## Provided material
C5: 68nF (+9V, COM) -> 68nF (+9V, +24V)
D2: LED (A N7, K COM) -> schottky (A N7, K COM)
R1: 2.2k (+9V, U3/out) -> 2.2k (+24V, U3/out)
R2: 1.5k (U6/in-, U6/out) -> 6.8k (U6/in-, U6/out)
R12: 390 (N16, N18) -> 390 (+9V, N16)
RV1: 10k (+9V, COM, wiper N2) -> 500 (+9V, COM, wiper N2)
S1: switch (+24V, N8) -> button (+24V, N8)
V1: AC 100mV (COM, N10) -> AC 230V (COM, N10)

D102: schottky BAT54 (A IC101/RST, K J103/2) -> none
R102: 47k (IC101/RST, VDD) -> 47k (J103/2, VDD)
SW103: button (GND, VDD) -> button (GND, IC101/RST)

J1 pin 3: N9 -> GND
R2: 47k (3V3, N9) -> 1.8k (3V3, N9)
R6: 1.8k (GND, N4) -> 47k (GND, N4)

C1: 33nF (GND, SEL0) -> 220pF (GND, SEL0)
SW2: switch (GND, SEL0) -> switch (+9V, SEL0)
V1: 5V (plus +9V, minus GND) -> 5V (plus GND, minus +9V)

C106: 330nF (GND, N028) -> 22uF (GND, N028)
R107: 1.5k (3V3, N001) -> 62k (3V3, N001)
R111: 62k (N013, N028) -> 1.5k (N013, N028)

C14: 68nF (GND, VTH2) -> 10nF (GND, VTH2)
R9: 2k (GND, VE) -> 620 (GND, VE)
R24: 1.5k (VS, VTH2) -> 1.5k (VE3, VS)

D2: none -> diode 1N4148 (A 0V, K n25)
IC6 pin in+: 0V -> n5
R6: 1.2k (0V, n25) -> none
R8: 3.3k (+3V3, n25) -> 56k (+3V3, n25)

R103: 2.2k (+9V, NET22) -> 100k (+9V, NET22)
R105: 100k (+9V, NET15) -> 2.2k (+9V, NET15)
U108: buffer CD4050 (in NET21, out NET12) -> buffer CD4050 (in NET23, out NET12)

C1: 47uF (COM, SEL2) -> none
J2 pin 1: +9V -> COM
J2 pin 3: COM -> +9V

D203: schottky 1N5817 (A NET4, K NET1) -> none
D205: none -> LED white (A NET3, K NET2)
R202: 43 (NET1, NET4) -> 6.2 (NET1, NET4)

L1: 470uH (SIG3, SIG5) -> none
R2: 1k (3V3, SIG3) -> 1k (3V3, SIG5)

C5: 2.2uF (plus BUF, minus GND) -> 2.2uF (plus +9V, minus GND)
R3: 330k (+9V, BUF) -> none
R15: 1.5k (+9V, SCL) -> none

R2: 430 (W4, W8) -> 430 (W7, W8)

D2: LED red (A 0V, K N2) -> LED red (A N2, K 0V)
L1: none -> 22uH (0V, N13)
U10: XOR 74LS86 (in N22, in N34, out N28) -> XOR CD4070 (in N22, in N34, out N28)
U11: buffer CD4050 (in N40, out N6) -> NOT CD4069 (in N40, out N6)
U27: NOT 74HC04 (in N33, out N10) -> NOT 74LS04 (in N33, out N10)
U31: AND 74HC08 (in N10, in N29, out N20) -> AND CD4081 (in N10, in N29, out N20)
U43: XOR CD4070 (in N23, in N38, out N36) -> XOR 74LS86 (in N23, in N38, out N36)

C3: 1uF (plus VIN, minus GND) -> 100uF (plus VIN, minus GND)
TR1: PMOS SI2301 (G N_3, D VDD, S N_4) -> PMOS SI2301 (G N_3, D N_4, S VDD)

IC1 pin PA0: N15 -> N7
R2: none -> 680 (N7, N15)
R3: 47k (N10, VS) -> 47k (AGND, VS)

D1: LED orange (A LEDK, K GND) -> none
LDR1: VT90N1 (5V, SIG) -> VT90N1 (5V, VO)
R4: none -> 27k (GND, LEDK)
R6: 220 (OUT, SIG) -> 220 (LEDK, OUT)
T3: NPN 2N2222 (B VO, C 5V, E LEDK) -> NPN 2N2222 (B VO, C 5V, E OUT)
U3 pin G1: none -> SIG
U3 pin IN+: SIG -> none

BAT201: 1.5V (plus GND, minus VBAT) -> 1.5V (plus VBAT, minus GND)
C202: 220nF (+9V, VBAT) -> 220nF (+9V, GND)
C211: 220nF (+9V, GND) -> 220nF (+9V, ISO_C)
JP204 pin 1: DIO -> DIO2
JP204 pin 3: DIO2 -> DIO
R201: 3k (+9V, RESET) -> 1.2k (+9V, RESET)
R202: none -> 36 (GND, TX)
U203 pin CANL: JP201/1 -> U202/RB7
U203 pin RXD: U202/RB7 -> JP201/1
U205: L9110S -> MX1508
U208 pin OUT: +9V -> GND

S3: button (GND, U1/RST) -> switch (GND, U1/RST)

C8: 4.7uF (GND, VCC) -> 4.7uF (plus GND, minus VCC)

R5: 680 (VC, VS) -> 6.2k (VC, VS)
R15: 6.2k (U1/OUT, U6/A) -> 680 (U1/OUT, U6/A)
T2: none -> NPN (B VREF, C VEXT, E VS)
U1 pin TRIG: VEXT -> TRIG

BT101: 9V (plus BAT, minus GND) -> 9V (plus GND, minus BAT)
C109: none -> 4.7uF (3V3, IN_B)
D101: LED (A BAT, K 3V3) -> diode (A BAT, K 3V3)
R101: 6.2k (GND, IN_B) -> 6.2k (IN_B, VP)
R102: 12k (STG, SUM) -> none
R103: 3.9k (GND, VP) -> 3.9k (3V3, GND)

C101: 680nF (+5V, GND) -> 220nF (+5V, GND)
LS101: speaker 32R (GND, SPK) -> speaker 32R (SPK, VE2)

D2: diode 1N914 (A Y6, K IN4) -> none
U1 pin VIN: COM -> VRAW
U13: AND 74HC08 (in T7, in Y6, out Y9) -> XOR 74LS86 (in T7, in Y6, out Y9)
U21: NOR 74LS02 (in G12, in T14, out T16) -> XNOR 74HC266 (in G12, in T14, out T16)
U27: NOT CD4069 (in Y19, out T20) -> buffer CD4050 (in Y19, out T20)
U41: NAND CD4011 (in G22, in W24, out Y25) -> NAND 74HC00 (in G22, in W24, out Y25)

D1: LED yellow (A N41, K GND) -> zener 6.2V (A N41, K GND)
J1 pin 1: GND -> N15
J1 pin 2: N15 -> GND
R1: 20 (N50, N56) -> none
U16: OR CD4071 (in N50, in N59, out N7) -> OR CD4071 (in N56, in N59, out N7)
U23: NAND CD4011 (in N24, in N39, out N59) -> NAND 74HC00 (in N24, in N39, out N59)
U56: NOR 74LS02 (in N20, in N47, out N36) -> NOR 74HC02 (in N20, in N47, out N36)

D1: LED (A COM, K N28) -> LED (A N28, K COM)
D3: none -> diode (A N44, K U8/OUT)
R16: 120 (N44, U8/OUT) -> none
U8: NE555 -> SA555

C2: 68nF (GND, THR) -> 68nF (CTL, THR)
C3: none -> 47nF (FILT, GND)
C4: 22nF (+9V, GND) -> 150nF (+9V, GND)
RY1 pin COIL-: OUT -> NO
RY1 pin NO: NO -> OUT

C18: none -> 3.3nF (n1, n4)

## Your task
Which lines run from the one holding "U27: NOT 74HC04" through the one holding "U27: NOT CD4069" in the records above? Repeat them exactly, both included, and nothing more.

## Written solution
U27: NOT 74HC04 (in N33, out N10) -> NOT 74LS04 (in N33, out N10)
U31: AND 74HC08 (in N10, in N29, out N20) -> AND CD4081 (in N10, in N29, out N20)
U43: XOR CD4070 (in N23, in N38, out N36) -> XOR 74LS86 (in N23, in N38, out N36)

C3: 1uF (plus VIN, minus GND) -> 100uF (plus VIN, minus GND)
TR1: PMOS SI2301 (G N_3, D VDD, S N_4) -> PMOS SI2301 (G N_3, D N_4, S VDD)

IC1 pin PA0: N15 -> N7
R2: none -> 680 (N7, N15)
R3: 47k (N10, VS) -> 47k (AGND, VS)

D1: LED orange (A LEDK, K GND) -> none
LDR1: VT90N1 (5V, SIG) -> VT90N1 (5V, VO)
R4: none -> 27k (GND, LEDK)
R6: 220 (OUT, SIG) -> 220 (LEDK, OUT)
T3: NPN 2N2222 (B VO, C 5V, E LEDK) -> NPN 2N2222 (B VO, C 5V, E OUT)
U3 pin G1: none -> SIG
U3 pin IN+: SIG -> none

BAT201: 1.5V (plus GND, minus VBAT) -> 1.5V (plus VBAT, minus GND)
C202: 220nF (+9V, VBAT) -> 220nF (+9V, GND)
C211: 220nF (+9V, GND) -> 220nF (+9V, ISO_C)
JP204 pin 1: DIO -> DIO2
JP204 pin 3: DIO2 -> DIO
R201: 3k (+9V, RESET) -> 1.2k (+9V, RESET)
R202: none -> 36 (GND, TX)
U203 pin CANL: JP201/1 -> U202/RB7
U203 pin RXD: U202/RB7 -> JP201/1
U205: L9110S -> MX1508
U208 pin OUT: +9V -> GND

S3: button (GND, U1/RST) -> switch (GND, U1/RST)

C8: 4.7uF (GND, VCC) -> 4.7uF (plus GND, minus VCC)

R5: 680 (VC, VS) -> 6.2k (VC, VS)
R15: 6.2k (U1/OUT, U6/A) -> 680 (U1/OUT, U6/A)
T2: none -> NPN (B VREF, C VEXT, E VS)
U1 pin TRIG: VEXT -> TRIG

BT101: 9V (plus BAT, minus GND) -> 9V (plus GND, minus BAT)
C109: none -> 4.7uF (3V3, IN_B)
D101: LED (A BAT, K 3V3) -> diode (A BAT, K 3V3)
R101: 6.2k (GND, IN_B) -> 6.2k (IN_B, VP)
R102: 12k (STG, SUM) -> none
R103: 3.9k (GND, VP) -> 3.9k (3V3, GND)

C101: 680nF (+5V, GND) -> 220nF (+5V, GND)
LS101: speaker 32R (GND, SPK) -> speaker 32R (SPK, VE2)

D2: diode 1N914 (A Y6, K IN4) -> none
U1 pin VIN: COM -> VRAW
U13: AND 74HC08 (in T7, in Y6, out Y9) -> XOR 74LS86 (in T7, in Y6, out Y9)
U21: NOR 74LS02 (in G12, in T14, out T16) -> XNOR 74HC266 (in G12, in T14, out T16)
U27: NOT CD4069 (in Y19, out T20) -> buffer CD4050 (in Y19, out T20)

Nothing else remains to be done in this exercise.